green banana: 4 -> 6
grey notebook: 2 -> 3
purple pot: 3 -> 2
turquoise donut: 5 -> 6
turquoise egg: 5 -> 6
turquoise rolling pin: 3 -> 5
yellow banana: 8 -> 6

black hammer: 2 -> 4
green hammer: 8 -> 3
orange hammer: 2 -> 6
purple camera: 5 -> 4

====================

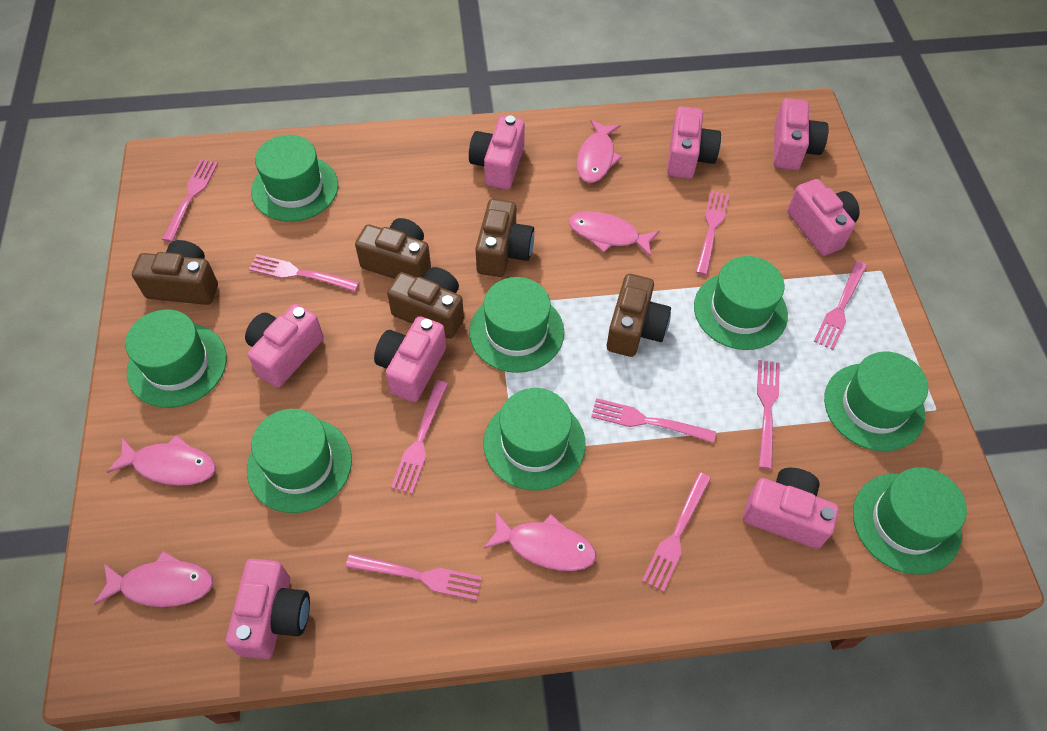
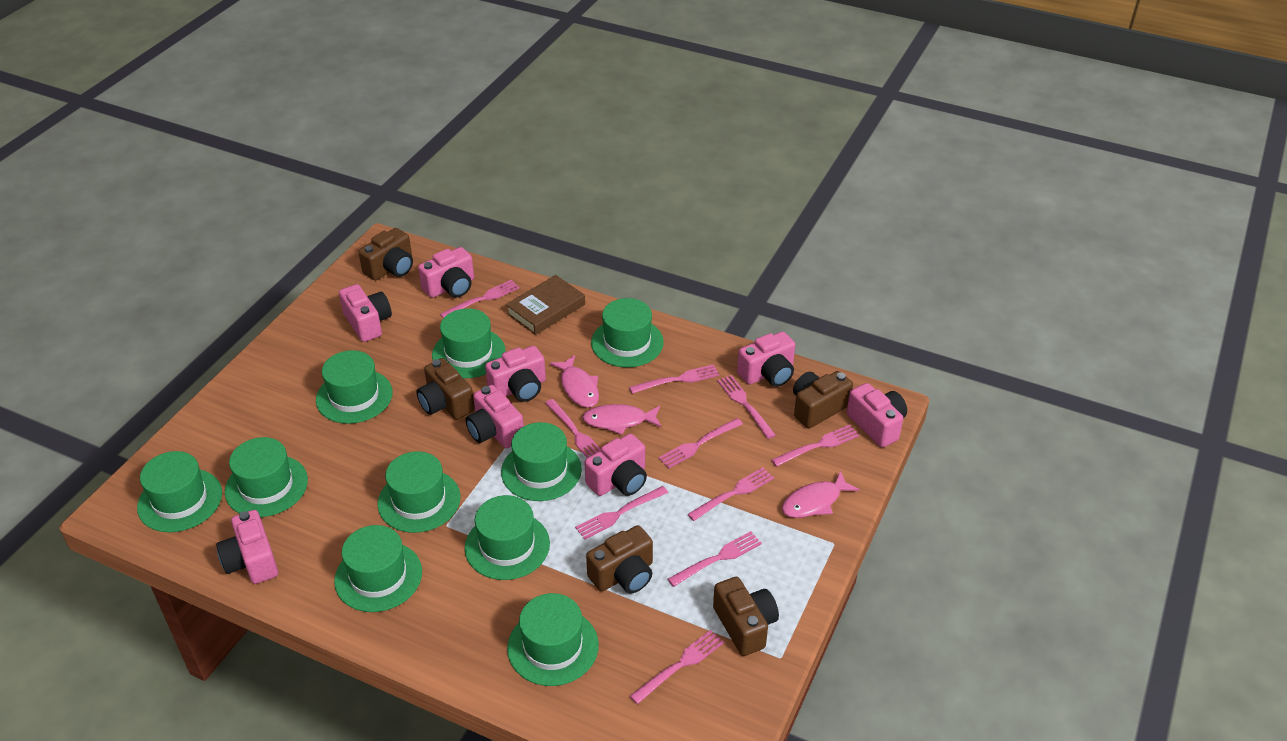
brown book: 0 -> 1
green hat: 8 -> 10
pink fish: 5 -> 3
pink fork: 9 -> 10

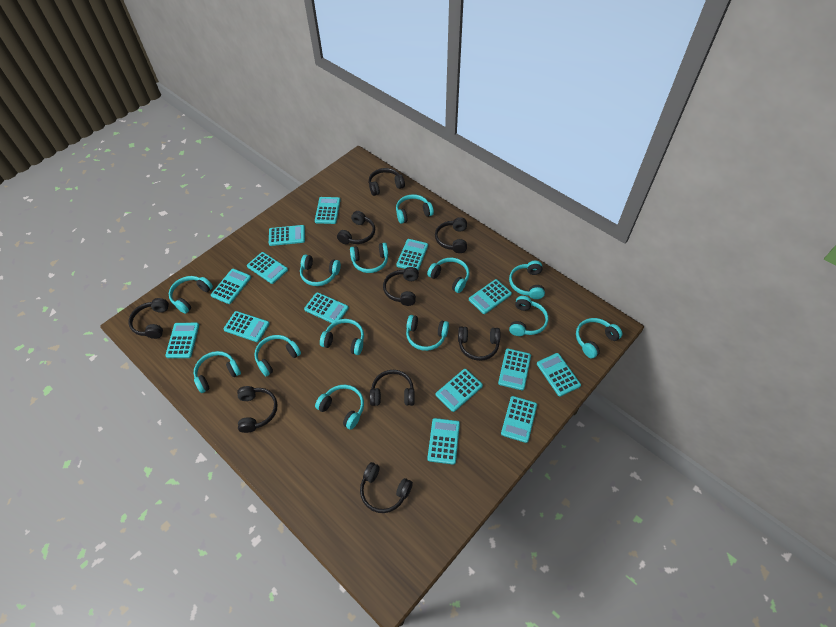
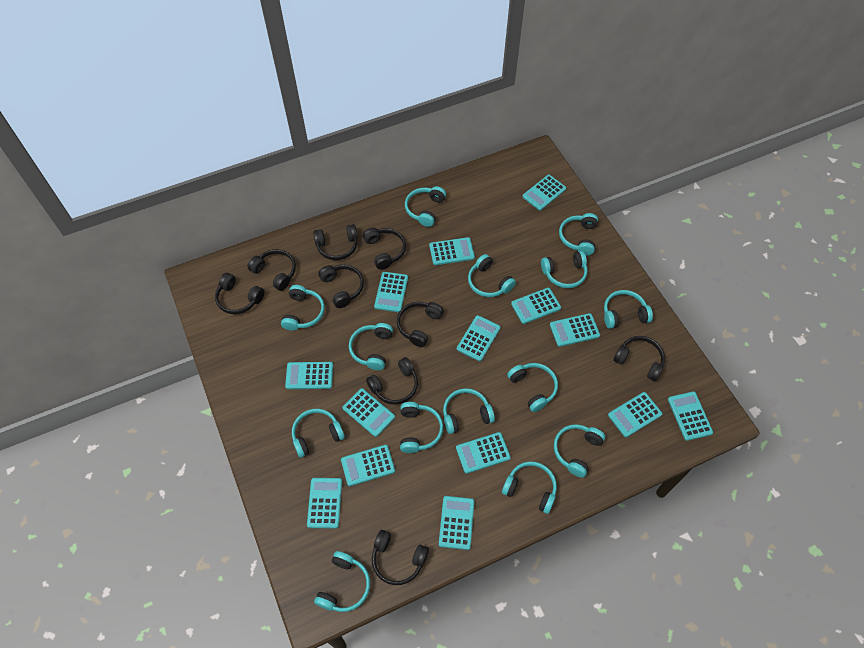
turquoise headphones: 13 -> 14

====================

= Requirement =
Search the material for "turquoise" and copy each matching line.

= Answer to the exercise =
turquoise donut: 5 -> 6
turquoise egg: 5 -> 6
turquoise rolling pin: 3 -> 5
turquoise headphones: 13 -> 14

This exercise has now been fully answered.